> [DATASET EXCERPTS]
********************

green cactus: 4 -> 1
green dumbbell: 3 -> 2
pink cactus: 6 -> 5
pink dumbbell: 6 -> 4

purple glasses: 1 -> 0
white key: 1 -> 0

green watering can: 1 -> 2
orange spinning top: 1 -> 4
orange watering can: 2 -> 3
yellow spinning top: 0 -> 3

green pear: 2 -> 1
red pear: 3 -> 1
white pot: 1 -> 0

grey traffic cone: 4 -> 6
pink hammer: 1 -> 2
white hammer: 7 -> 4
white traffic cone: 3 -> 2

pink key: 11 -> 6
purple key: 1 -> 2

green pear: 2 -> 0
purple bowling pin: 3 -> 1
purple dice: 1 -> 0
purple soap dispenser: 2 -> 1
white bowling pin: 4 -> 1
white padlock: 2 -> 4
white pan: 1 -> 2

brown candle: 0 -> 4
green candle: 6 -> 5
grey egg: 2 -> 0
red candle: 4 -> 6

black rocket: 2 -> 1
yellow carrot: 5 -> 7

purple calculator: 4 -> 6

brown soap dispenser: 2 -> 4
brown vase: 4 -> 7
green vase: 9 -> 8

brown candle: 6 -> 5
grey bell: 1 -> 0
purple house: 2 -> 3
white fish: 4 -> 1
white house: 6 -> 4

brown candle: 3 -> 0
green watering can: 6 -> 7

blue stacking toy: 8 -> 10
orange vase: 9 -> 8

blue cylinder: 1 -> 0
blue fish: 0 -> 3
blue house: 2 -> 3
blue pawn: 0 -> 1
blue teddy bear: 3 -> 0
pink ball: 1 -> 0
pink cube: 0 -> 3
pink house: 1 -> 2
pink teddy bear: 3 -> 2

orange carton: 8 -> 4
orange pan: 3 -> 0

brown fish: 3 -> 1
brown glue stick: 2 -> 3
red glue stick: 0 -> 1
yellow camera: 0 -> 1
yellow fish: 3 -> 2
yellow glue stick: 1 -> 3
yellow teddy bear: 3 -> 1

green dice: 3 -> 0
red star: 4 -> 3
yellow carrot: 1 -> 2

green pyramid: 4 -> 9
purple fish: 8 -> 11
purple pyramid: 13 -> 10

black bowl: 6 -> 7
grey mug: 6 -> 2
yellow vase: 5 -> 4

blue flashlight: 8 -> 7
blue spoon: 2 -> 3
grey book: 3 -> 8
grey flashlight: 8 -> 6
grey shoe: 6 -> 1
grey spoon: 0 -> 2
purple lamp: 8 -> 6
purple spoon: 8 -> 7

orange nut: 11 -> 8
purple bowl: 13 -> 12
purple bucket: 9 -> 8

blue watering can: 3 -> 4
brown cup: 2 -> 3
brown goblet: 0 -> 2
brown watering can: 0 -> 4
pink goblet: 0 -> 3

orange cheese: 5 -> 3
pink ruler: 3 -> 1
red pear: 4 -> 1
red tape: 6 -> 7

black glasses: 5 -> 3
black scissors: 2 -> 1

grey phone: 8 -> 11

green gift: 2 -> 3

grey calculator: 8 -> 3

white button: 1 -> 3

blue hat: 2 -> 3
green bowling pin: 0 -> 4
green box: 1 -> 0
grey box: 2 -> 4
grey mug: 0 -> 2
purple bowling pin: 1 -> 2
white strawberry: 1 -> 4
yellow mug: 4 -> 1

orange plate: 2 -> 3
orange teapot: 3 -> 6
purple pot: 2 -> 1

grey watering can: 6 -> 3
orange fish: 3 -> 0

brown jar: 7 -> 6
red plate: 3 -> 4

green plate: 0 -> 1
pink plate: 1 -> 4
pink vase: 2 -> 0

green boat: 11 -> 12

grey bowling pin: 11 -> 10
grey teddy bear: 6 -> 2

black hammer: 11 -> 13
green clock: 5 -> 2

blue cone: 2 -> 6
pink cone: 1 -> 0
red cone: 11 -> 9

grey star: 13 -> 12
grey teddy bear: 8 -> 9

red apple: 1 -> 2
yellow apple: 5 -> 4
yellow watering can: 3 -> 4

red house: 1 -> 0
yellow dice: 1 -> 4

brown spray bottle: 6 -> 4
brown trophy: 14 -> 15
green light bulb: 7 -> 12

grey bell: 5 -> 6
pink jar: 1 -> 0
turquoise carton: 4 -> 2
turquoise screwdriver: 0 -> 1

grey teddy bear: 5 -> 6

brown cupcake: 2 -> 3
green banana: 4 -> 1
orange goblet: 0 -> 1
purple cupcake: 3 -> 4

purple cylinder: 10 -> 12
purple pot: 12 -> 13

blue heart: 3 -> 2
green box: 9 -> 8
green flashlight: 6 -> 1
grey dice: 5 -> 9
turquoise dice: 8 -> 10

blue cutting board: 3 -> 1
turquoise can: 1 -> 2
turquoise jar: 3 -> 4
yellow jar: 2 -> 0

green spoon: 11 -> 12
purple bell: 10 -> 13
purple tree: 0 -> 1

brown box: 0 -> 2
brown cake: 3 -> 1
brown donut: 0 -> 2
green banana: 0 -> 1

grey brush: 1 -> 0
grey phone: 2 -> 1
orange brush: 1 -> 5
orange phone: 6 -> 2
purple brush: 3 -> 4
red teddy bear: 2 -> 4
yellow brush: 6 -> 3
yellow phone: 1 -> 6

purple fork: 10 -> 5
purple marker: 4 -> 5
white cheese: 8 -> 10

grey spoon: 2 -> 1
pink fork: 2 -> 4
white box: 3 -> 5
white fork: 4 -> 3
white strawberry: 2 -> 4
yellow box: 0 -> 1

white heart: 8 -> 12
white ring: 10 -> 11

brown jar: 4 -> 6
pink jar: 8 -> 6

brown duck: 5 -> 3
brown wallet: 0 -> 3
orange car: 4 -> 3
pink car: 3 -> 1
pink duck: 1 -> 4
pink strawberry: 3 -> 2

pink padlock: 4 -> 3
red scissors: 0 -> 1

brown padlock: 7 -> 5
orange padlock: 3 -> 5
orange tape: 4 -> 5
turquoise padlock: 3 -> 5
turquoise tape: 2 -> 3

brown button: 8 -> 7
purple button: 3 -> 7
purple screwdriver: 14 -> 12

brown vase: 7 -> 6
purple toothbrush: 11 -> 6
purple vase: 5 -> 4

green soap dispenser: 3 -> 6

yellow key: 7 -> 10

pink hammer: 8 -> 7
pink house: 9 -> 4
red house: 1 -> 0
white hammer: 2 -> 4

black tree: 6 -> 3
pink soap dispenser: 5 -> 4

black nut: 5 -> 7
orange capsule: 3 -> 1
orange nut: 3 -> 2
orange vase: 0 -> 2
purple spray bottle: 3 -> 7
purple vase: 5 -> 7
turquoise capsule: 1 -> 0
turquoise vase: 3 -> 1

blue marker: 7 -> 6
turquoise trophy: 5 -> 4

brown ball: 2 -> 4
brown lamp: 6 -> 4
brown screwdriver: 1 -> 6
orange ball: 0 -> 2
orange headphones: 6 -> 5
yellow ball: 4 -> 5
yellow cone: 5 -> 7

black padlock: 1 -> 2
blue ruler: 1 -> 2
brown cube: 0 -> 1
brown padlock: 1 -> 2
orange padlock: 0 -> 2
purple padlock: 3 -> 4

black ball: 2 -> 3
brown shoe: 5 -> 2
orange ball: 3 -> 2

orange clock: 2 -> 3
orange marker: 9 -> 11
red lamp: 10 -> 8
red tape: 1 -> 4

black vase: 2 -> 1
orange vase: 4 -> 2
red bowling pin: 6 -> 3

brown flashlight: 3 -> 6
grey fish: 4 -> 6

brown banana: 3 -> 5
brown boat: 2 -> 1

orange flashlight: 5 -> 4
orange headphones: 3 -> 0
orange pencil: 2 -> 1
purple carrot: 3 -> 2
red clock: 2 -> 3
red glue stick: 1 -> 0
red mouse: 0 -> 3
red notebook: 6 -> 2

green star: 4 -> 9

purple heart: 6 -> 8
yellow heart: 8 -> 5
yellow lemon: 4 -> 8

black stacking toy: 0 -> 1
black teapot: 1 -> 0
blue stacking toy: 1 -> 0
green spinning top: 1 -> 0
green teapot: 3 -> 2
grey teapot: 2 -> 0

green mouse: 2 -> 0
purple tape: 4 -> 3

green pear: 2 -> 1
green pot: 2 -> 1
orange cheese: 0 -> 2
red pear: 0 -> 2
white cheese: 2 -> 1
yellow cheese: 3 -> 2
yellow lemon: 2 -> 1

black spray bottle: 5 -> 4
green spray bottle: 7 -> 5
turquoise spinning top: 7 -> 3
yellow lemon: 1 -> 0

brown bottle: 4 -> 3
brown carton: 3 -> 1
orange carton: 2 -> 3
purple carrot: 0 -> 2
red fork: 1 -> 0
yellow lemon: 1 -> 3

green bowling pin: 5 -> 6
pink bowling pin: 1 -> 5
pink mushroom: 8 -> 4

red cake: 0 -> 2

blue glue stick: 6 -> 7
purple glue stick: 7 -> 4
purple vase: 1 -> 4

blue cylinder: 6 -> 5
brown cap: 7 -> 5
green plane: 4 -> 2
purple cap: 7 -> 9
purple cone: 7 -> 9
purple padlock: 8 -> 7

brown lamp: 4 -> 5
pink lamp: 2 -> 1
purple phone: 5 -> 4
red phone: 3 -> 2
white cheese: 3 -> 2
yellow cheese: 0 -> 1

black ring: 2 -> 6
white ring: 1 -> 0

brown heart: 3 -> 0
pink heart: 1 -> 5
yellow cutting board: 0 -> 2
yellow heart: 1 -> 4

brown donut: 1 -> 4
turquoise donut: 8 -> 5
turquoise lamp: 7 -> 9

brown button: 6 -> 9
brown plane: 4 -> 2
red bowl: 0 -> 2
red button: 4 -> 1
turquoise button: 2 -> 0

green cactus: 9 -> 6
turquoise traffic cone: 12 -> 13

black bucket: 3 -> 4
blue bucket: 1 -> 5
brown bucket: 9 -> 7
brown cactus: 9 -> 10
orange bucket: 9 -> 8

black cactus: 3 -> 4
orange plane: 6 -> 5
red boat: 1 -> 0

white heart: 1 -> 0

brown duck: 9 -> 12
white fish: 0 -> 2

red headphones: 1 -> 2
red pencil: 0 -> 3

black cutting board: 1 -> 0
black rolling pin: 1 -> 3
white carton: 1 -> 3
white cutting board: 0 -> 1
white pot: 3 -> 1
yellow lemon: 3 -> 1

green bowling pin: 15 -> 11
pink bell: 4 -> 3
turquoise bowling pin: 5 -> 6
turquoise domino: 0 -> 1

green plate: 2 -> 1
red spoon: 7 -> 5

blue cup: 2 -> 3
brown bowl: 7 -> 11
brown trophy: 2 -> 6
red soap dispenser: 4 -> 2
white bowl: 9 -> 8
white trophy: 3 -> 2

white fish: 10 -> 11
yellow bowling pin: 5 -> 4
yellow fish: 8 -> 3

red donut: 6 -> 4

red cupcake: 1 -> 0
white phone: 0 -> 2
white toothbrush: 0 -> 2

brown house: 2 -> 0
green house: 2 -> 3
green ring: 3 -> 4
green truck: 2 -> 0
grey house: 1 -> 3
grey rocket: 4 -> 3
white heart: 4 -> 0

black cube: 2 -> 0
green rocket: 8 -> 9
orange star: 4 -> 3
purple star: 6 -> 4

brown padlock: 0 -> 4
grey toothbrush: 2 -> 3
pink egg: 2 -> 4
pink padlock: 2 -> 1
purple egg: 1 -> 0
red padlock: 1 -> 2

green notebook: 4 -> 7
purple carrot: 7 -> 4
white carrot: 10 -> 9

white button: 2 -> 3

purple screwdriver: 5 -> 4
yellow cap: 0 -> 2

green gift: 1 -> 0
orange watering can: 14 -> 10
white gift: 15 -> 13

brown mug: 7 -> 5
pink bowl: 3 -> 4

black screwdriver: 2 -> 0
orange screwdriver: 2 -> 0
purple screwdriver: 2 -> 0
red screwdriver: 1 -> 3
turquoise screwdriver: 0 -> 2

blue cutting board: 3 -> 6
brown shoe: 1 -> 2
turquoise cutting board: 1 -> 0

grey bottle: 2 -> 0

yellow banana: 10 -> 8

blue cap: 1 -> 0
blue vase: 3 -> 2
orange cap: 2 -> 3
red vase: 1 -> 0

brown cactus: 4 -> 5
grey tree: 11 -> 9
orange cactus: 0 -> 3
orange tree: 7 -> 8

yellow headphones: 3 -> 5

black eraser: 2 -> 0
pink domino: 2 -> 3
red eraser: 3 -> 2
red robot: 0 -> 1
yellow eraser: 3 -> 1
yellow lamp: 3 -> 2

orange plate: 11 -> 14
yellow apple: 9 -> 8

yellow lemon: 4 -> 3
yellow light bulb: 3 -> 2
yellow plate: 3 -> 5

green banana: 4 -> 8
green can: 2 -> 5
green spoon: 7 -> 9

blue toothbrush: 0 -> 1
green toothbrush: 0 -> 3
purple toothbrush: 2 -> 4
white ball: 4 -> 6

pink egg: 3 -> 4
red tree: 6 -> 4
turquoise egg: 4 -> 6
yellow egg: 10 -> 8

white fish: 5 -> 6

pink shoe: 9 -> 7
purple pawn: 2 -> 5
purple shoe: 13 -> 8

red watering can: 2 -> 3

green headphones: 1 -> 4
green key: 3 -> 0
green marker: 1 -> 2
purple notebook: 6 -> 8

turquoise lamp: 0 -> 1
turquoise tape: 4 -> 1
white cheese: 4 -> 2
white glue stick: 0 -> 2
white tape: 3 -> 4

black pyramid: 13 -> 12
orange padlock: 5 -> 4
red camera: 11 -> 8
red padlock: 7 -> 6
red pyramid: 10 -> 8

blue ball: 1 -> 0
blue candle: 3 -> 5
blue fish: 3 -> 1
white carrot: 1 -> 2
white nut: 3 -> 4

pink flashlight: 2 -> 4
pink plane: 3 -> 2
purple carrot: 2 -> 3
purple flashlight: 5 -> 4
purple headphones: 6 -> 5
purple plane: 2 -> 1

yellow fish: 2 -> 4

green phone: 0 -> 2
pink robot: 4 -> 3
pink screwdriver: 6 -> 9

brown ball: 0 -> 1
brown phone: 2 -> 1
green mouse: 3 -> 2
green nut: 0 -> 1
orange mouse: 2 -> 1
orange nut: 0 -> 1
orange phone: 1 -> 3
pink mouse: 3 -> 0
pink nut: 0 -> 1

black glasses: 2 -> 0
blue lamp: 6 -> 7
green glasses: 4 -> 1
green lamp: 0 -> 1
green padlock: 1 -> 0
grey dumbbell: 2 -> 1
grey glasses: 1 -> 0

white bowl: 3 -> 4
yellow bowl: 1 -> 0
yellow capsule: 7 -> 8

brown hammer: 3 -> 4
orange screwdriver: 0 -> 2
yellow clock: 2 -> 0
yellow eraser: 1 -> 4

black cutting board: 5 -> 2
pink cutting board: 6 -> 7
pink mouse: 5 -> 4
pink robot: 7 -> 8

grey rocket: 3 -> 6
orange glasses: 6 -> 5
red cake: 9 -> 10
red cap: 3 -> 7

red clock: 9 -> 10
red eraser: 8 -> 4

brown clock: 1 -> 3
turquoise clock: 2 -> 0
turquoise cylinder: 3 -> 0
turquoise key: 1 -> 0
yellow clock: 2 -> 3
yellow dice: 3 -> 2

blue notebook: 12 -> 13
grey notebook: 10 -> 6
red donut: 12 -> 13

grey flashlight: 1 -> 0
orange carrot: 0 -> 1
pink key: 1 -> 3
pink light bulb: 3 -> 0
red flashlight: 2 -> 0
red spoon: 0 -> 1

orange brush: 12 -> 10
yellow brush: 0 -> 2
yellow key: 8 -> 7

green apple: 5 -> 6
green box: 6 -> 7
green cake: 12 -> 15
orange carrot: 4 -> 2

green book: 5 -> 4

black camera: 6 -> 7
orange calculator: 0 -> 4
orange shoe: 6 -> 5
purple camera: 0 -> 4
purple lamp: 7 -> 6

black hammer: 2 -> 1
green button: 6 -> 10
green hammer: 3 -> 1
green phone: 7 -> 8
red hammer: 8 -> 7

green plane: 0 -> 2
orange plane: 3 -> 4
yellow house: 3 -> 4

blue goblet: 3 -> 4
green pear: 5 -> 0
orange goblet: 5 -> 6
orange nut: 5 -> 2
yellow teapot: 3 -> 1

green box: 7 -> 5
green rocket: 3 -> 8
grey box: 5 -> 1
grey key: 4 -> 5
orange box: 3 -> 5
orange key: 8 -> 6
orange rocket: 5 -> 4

********************

> [PROBLEM REQUIREMENTS] Across the entries above, find the lines with the string "star" and copy them.

> [EXERCISE SOLUTION]
red star: 4 -> 3
grey star: 13 -> 12
green star: 4 -> 9
orange star: 4 -> 3
purple star: 6 -> 4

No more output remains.